- Work required -
Pick out each line of the data below that contains the string "breathe" and copy those lines.

- Extracted entries -
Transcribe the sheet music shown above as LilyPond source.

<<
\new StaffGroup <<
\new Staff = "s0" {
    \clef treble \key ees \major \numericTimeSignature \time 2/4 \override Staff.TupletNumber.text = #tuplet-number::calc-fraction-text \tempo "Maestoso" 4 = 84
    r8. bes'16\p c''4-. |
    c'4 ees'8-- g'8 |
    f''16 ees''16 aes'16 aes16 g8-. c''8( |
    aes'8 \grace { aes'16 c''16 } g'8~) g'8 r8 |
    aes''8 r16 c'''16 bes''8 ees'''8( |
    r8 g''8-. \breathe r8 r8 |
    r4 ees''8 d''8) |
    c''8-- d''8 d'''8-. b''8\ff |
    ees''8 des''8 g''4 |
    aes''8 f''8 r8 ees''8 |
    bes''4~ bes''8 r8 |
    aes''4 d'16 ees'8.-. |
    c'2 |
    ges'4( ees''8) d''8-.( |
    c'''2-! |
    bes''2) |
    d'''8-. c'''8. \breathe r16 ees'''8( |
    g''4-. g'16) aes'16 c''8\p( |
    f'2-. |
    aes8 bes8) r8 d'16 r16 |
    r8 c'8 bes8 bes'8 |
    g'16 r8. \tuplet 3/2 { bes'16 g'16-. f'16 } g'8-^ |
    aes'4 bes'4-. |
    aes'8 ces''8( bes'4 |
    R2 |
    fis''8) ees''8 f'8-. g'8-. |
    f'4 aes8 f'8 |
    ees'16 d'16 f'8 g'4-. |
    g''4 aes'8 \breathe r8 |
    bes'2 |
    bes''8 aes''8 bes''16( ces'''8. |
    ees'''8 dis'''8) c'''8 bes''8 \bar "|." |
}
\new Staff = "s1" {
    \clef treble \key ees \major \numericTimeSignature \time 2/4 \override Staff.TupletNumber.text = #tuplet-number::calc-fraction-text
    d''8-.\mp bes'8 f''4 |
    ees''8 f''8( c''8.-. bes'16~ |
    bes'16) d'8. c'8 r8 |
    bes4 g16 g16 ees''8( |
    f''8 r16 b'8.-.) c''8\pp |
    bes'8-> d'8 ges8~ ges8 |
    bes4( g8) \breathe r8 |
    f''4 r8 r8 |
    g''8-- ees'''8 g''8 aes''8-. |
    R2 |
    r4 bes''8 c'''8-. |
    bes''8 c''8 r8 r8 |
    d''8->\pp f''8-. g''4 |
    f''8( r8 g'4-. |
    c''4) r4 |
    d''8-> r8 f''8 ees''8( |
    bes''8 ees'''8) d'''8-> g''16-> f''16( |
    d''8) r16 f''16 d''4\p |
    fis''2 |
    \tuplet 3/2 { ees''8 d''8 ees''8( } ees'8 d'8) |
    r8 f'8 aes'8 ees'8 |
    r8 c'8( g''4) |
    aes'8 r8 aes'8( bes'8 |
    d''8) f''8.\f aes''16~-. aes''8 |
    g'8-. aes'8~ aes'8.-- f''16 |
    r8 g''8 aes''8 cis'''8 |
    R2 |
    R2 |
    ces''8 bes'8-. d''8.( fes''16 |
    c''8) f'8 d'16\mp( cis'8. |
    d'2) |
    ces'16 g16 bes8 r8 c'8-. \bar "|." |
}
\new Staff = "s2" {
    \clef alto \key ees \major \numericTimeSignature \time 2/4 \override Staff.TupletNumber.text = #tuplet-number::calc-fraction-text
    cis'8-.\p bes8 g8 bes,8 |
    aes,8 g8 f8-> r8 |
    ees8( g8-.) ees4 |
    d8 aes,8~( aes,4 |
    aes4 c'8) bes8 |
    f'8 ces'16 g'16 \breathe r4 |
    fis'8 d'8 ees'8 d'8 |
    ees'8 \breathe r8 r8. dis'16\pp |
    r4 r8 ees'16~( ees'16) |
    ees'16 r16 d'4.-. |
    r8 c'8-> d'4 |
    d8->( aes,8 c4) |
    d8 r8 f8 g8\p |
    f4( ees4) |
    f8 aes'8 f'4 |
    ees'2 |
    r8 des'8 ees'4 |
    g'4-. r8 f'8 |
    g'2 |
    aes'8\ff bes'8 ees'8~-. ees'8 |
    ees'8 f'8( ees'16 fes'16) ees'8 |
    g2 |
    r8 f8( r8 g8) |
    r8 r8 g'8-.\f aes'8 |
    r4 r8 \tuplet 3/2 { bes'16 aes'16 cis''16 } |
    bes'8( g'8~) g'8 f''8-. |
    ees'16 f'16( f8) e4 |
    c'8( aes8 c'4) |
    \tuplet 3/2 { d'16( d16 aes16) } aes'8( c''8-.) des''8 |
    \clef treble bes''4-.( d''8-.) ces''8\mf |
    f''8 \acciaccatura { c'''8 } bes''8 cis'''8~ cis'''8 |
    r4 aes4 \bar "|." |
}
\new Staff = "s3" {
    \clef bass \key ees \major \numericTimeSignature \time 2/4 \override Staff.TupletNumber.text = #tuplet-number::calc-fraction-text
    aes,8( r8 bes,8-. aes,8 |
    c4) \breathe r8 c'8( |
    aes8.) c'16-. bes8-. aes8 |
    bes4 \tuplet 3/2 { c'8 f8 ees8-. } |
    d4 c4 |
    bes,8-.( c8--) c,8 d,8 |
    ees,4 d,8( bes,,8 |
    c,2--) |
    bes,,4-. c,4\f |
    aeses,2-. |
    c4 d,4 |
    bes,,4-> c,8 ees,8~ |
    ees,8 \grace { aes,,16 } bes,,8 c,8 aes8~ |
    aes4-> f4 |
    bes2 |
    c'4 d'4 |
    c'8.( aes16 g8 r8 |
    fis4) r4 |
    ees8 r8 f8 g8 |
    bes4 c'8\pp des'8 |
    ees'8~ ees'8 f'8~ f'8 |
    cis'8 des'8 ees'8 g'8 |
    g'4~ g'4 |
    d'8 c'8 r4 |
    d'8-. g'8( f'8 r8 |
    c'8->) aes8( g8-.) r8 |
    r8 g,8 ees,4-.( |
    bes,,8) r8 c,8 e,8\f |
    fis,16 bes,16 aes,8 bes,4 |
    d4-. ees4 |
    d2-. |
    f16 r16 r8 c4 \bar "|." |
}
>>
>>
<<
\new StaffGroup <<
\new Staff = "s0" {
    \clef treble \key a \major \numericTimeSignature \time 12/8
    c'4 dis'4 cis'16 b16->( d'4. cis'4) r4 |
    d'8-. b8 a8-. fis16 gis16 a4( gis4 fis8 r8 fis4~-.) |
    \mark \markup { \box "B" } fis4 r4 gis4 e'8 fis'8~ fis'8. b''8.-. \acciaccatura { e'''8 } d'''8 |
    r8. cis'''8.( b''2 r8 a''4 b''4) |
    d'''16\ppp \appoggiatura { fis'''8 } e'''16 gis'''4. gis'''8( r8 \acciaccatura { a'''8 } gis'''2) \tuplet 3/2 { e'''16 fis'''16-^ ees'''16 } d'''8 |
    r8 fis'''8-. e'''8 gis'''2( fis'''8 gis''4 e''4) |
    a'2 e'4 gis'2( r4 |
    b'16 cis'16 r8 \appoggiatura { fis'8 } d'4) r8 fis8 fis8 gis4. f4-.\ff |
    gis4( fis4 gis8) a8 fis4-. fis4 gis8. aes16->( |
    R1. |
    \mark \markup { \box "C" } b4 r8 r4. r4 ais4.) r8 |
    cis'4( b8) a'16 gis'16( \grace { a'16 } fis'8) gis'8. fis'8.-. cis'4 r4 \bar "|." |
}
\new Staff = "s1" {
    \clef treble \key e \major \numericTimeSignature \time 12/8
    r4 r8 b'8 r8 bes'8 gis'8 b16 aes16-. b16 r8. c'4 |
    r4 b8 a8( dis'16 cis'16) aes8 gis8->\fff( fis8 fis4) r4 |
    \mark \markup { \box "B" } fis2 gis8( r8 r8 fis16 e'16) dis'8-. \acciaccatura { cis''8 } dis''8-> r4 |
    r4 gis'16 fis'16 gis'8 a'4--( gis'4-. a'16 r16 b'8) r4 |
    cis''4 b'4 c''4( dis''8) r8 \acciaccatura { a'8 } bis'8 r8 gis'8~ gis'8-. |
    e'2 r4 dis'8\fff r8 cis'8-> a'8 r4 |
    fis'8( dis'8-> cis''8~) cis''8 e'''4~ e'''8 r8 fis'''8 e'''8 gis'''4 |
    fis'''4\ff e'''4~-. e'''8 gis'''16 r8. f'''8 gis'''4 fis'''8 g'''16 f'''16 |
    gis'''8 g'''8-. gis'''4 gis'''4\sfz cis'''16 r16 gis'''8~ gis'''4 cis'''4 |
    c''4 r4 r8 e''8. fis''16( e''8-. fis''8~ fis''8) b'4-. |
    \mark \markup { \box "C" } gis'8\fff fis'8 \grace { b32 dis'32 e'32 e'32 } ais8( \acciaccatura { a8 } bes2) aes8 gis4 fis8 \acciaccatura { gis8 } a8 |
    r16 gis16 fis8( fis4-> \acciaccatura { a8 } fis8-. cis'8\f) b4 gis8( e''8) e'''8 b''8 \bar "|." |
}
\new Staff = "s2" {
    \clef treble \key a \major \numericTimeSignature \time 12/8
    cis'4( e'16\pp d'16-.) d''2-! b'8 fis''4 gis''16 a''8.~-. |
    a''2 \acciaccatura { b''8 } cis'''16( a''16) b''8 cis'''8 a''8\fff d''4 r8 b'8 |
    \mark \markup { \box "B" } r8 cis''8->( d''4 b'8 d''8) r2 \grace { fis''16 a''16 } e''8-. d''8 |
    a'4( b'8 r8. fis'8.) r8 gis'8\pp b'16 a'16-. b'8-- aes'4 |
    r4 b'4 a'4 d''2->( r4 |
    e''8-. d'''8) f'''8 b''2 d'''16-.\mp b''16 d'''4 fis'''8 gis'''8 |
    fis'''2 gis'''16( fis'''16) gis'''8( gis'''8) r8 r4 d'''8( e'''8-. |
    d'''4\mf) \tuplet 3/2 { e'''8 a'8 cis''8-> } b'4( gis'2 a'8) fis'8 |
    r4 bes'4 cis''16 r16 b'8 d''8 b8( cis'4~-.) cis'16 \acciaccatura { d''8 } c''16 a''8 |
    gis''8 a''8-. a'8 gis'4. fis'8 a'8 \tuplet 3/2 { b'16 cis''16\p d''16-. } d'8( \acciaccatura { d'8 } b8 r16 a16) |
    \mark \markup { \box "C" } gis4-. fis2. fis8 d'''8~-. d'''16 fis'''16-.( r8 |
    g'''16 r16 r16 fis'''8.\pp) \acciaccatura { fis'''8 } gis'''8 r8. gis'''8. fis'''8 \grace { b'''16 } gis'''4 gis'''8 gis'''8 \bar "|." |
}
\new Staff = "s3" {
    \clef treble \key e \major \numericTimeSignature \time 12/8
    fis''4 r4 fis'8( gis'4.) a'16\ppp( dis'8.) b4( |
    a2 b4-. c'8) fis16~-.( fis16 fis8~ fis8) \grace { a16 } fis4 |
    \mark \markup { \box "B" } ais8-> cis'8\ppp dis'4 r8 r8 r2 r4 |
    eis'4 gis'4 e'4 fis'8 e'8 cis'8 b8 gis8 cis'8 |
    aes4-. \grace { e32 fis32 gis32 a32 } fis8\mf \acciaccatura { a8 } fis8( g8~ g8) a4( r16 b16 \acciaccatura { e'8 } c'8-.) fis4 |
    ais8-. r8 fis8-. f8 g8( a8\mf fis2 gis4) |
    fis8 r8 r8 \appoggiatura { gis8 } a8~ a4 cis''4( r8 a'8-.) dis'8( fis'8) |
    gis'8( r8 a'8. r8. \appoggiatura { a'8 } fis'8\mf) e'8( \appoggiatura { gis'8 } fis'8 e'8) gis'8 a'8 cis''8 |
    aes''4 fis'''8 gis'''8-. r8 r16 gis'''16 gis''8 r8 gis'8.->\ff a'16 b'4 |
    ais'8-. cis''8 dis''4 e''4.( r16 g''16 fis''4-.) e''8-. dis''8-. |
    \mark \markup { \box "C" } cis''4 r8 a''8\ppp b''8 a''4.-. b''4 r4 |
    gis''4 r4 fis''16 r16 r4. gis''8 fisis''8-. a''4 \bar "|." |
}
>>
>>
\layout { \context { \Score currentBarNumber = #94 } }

- Final answer -
    r8 g''8-. \breathe r8 r8 |
    d'''8-. c'''8. \breathe r16 ees'''8( |
    g''4 aes'8 \breathe r8 |
    bes4( g8) \breathe r8 |
    f'8 ces'16 g'16 \breathe r4 |
    ees'8 \breathe r8 r8. dis'16\pp |
    c4) \breathe r8 c'8( |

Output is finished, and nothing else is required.